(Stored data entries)
● ● ● ● ●

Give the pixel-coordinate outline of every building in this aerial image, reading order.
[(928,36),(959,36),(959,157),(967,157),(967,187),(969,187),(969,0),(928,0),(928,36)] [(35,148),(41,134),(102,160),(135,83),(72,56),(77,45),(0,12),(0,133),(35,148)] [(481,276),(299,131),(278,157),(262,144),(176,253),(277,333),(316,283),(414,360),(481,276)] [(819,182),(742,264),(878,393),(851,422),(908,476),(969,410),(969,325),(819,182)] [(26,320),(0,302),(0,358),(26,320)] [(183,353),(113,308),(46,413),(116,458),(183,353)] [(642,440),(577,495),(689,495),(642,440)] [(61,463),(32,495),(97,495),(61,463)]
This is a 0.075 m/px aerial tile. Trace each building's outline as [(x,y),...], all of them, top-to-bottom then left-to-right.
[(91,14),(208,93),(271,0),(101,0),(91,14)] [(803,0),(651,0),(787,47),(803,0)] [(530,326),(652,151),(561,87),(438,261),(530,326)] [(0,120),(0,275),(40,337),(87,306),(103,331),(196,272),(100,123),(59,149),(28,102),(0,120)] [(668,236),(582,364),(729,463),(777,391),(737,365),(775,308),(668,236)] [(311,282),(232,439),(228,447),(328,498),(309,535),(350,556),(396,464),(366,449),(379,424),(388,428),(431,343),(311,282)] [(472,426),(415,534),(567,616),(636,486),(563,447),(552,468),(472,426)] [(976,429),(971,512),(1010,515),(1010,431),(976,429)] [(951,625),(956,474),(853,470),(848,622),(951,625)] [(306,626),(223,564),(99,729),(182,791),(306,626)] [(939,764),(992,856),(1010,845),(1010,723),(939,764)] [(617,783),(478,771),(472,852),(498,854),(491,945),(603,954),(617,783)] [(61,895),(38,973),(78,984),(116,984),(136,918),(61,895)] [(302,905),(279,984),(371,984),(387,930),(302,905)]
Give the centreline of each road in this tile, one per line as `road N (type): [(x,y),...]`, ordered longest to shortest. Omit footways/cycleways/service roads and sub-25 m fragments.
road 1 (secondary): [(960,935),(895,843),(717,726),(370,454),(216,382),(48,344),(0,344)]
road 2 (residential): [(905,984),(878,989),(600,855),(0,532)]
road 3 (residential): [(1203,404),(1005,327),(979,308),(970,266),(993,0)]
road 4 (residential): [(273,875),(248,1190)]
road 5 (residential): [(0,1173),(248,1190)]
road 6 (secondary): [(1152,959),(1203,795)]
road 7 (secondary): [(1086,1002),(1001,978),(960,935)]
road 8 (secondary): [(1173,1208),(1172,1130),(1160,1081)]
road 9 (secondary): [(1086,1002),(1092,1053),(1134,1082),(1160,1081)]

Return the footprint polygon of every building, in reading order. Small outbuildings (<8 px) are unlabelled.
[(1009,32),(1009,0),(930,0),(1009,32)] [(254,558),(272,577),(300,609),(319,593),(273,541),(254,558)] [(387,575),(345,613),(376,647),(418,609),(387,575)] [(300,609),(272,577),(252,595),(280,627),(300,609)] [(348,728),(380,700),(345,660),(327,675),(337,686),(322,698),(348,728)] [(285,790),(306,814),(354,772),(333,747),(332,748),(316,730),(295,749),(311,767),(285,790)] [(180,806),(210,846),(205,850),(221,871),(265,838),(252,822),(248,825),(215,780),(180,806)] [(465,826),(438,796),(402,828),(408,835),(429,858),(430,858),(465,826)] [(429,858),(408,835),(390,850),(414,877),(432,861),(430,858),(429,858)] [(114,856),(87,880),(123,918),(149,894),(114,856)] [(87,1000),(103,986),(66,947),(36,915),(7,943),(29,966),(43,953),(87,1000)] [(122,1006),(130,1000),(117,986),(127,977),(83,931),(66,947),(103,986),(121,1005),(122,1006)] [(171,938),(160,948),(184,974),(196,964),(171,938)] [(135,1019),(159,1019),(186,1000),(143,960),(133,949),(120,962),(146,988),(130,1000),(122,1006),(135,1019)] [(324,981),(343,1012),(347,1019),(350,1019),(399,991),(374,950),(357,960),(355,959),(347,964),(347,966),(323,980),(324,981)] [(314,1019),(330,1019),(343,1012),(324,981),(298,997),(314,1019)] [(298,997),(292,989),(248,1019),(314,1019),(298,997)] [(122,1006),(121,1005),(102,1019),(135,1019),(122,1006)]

● ● ● ● ●

» **Task goal**
Transcribe all of the lines in the records precisely.

» **Result of the task**
Give the pixel-coordinate outline of every building in this aerial image, reading order.
[(928,36),(959,36),(959,157),(967,157),(967,187),(969,187),(969,0),(928,0),(928,36)] [(35,148),(41,134),(102,160),(135,83),(72,56),(77,45),(0,12),(0,133),(35,148)] [(481,276),(299,131),(278,157),(262,144),(176,253),(277,333),(316,283),(414,360),(481,276)] [(819,182),(742,264),(878,393),(851,422),(908,476),(969,410),(969,325),(819,182)] [(26,320),(0,302),(0,358),(26,320)] [(183,353),(113,308),(46,413),(116,458),(183,353)] [(642,440),(577,495),(689,495),(642,440)] [(61,463),(32,495),(97,495),(61,463)]
This is a 0.075 m/px aerial tile. Trace each building's outline as [(x,y),...], all of them, top-to-bottom then left-to-right.
[(91,14),(208,93),(271,0),(101,0),(91,14)] [(803,0),(651,0),(787,47),(803,0)] [(530,326),(652,151),(561,87),(438,261),(530,326)] [(0,120),(0,275),(40,337),(87,306),(103,331),(196,272),(100,123),(59,149),(28,102),(0,120)] [(668,236),(582,364),(729,463),(777,391),(737,365),(775,308),(668,236)] [(311,282),(232,439),(228,447),(328,498),(309,535),(350,556),(396,464),(366,449),(379,424),(388,428),(431,343),(311,282)] [(472,426),(415,534),(567,616),(636,486),(563,447),(552,468),(472,426)] [(976,429),(971,512),(1010,515),(1010,431),(976,429)] [(951,625),(956,474),(853,470),(848,622),(951,625)] [(306,626),(223,564),(99,729),(182,791),(306,626)] [(939,764),(992,856),(1010,845),(1010,723),(939,764)] [(617,783),(478,771),(472,852),(498,854),(491,945),(603,954),(617,783)] [(61,895),(38,973),(78,984),(116,984),(136,918),(61,895)] [(302,905),(279,984),(371,984),(387,930),(302,905)]
Give the centreline of each road in this tile, one per line as `road N (type): [(x,y),...]`, ordered longest to shortest. Omit footways/cycleways/service roads and sub-25 m fragments.
road 1 (secondary): [(960,935),(895,843),(717,726),(370,454),(216,382),(48,344),(0,344)]
road 2 (residential): [(905,984),(878,989),(600,855),(0,532)]
road 3 (residential): [(1203,404),(1005,327),(979,308),(970,266),(993,0)]
road 4 (residential): [(273,875),(248,1190)]
road 5 (residential): [(0,1173),(248,1190)]
road 6 (secondary): [(1152,959),(1203,795)]
road 7 (secondary): [(1086,1002),(1001,978),(960,935)]
road 8 (secondary): [(1173,1208),(1172,1130),(1160,1081)]
road 9 (secondary): [(1086,1002),(1092,1053),(1134,1082),(1160,1081)]

Return the footprint polygon of every building, in reading order. Small outbuildings (<8 px) are unlabelled.
[(1009,32),(1009,0),(930,0),(1009,32)] [(254,558),(272,577),(300,609),(319,593),(273,541),(254,558)] [(387,575),(345,613),(376,647),(418,609),(387,575)] [(300,609),(272,577),(252,595),(280,627),(300,609)] [(348,728),(380,700),(345,660),(327,675),(337,686),(322,698),(348,728)] [(285,790),(306,814),(354,772),(333,747),(332,748),(316,730),(295,749),(311,767),(285,790)] [(180,806),(210,846),(205,850),(221,871),(265,838),(252,822),(248,825),(215,780),(180,806)] [(465,826),(438,796),(402,828),(408,835),(429,858),(430,858),(465,826)] [(429,858),(408,835),(390,850),(414,877),(432,861),(430,858),(429,858)] [(114,856),(87,880),(123,918),(149,894),(114,856)] [(87,1000),(103,986),(66,947),(36,915),(7,943),(29,966),(43,953),(87,1000)] [(122,1006),(130,1000),(117,986),(127,977),(83,931),(66,947),(103,986),(121,1005),(122,1006)] [(171,938),(160,948),(184,974),(196,964),(171,938)] [(135,1019),(159,1019),(186,1000),(143,960),(133,949),(120,962),(146,988),(130,1000),(122,1006),(135,1019)] [(324,981),(343,1012),(347,1019),(350,1019),(399,991),(374,950),(357,960),(355,959),(347,964),(347,966),(323,980),(324,981)] [(314,1019),(330,1019),(343,1012),(324,981),(298,997),(314,1019)] [(298,997),(292,989),(248,1019),(314,1019),(298,997)] [(122,1006),(121,1005),(102,1019),(135,1019),(122,1006)]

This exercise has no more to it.